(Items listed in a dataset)
☆ ☆ ☆ ☆ ☆
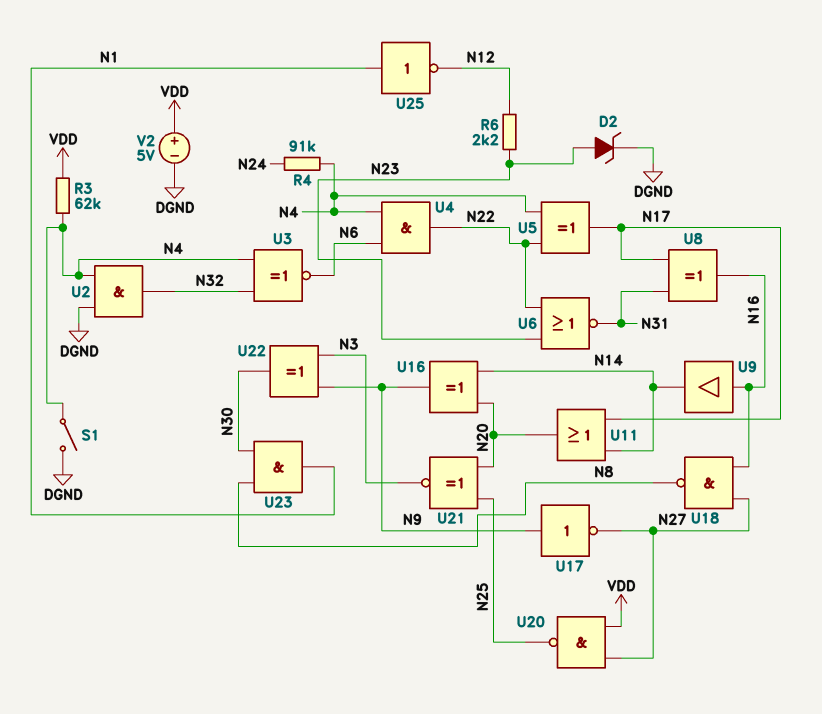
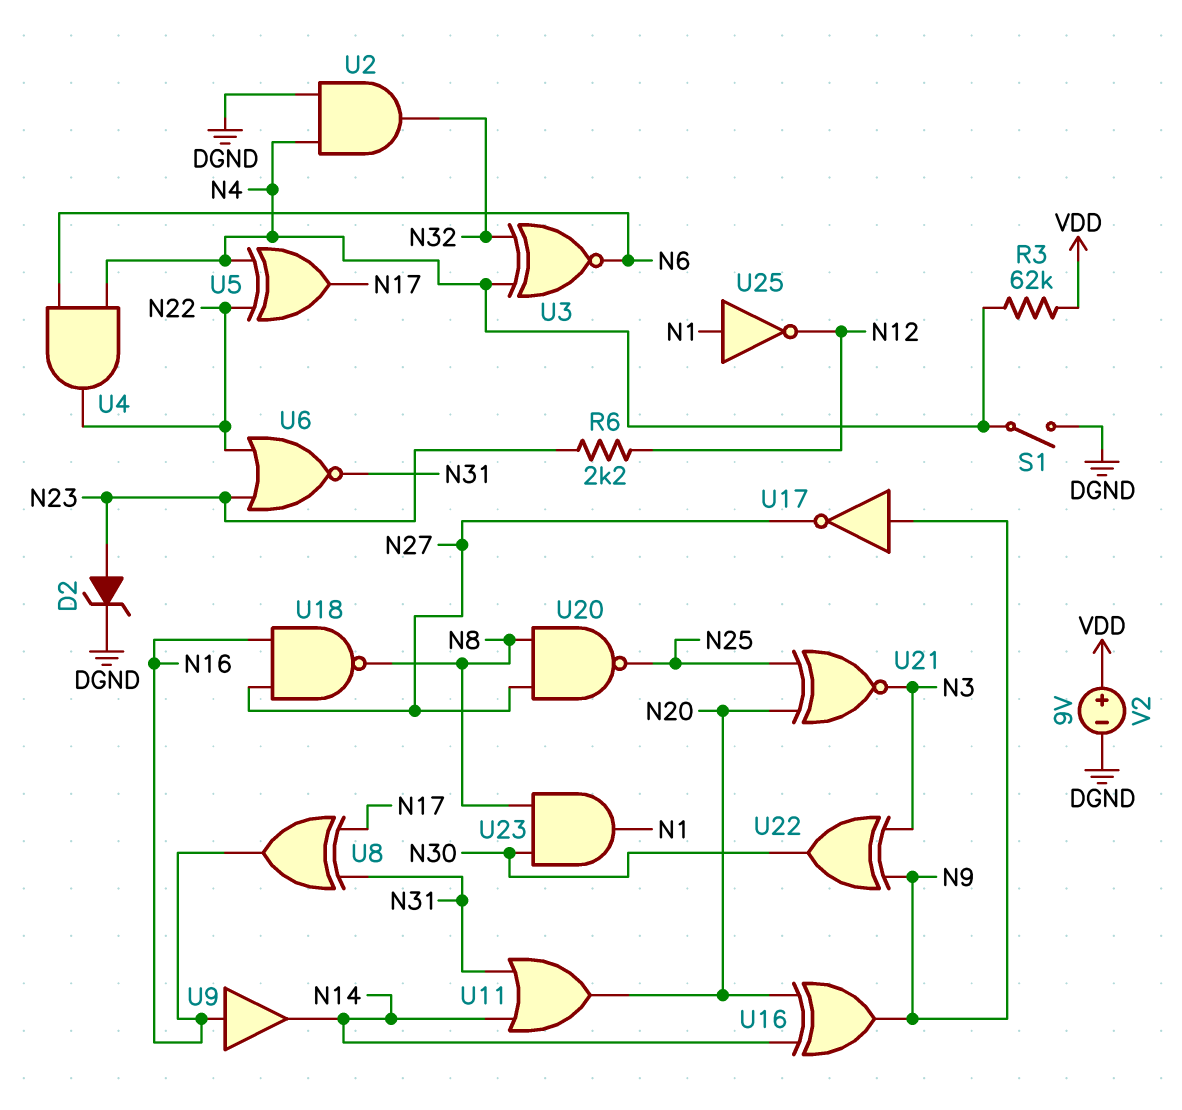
R4: 91k (N4, N24) -> none
U11: OR (in N14, in N17, out N20) -> OR (in N14, in N31, out N20)
U20: NAND (in N27, in VDD, out N25) -> NAND (in N8, in N27, out N25)
V2: 5V (plus VDD, minus DGND) -> 9V (plus VDD, minus DGND)

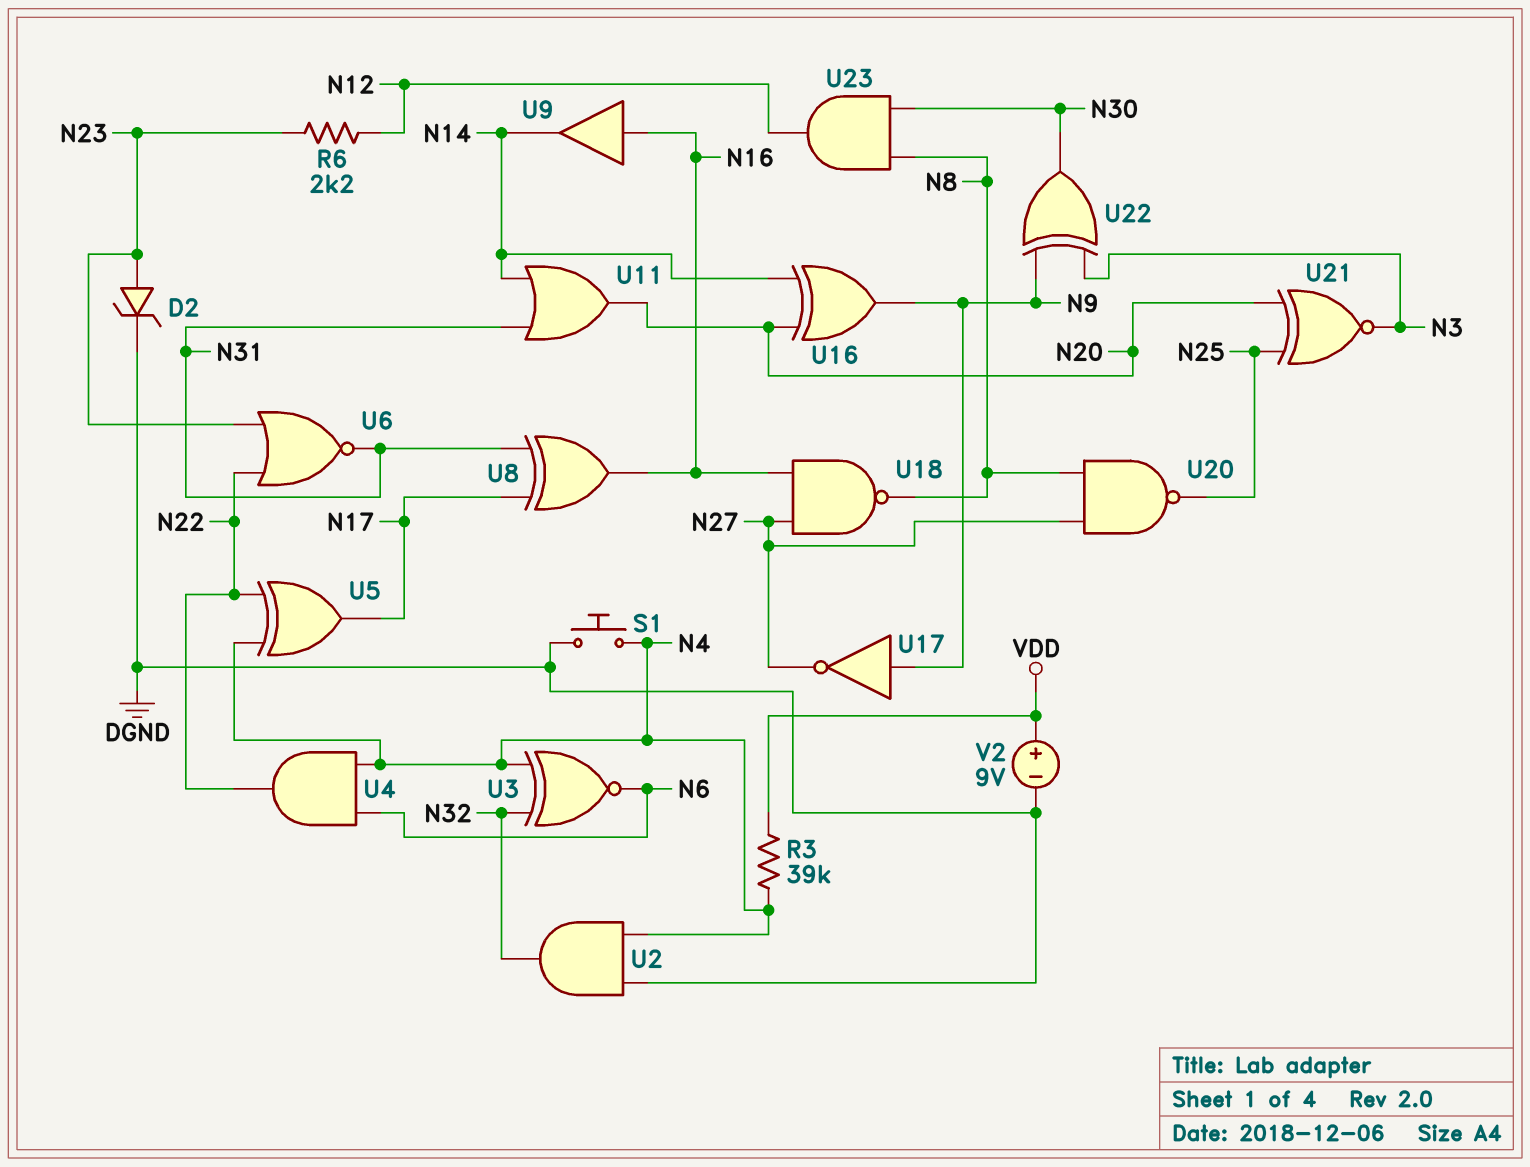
R3: 62k (N4, VDD) -> 39k (N4, VDD)
S1: switch (DGND, N4) -> button (DGND, N4)
U23: AND (in N8, in N30, out N1) -> AND (in N8, in N30, out N12)
U25: NOT (in N1, out N12) -> none

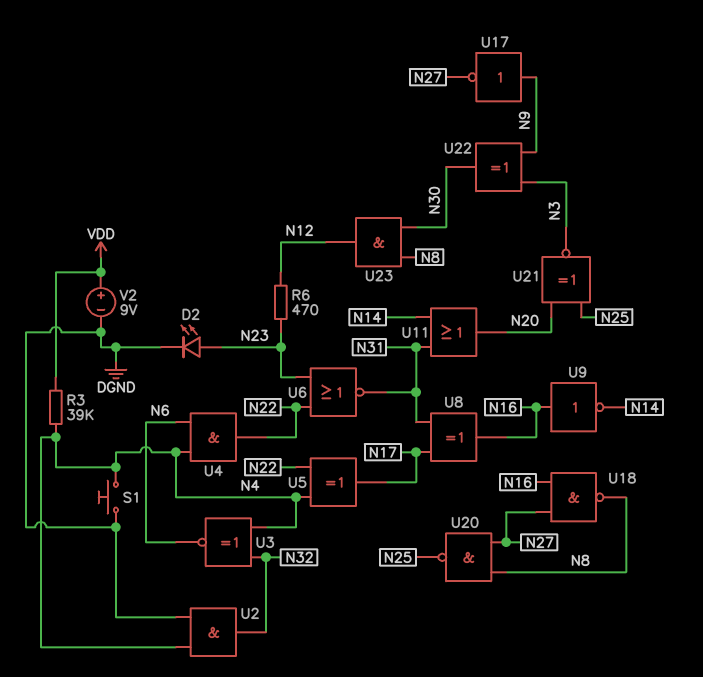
D2: zener (A N23, K DGND) -> LED (A N23, K DGND)
R6: 2.2k (N12, N23) -> 470 (N12, N23)
U9: buffer (in N16, out N14) -> NOT (in N16, out N14)
U16: XOR (in N14, in N20, out N9) -> none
☆ ☆ ☆ ☆ ☆
* **WORK REQUIRED**: In your copy of the records above, include no pictures and match every line exactly.

* **RESPONSE BELOW**:
R4: 91k (N4, N24) -> none
U11: OR (in N14, in N17, out N20) -> OR (in N14, in N31, out N20)
U20: NAND (in N27, in VDD, out N25) -> NAND (in N8, in N27, out N25)
V2: 5V (plus VDD, minus DGND) -> 9V (plus VDD, minus DGND)

R3: 62k (N4, VDD) -> 39k (N4, VDD)
S1: switch (DGND, N4) -> button (DGND, N4)
U23: AND (in N8, in N30, out N1) -> AND (in N8, in N30, out N12)
U25: NOT (in N1, out N12) -> none

D2: zener (A N23, K DGND) -> LED (A N23, K DGND)
R6: 2.2k (N12, N23) -> 470 (N12, N23)
U9: buffer (in N16, out N14) -> NOT (in N16, out N14)
U16: XOR (in N14, in N20, out N9) -> none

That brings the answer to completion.